Output nothing but the lines from the first line of the entries to the line with "(608, 264) = (403, 226): none", inclusive, exactly as they read.

· · · ·

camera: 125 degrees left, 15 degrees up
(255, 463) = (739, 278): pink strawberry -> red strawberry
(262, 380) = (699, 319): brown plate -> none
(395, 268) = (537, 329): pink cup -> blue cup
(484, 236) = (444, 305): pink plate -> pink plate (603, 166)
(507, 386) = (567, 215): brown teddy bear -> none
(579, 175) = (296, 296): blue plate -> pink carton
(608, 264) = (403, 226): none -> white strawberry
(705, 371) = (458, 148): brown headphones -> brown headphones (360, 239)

· · · ·

■ The completed task:
camera: 125 degrees left, 15 degrees up
(255, 463) = (739, 278): pink strawberry -> red strawberry
(262, 380) = (699, 319): brown plate -> none
(395, 268) = (537, 329): pink cup -> blue cup
(484, 236) = (444, 305): pink plate -> pink plate (603, 166)
(507, 386) = (567, 215): brown teddy bear -> none
(579, 175) = (296, 296): blue plate -> pink carton
(608, 264) = (403, 226): none -> white strawberry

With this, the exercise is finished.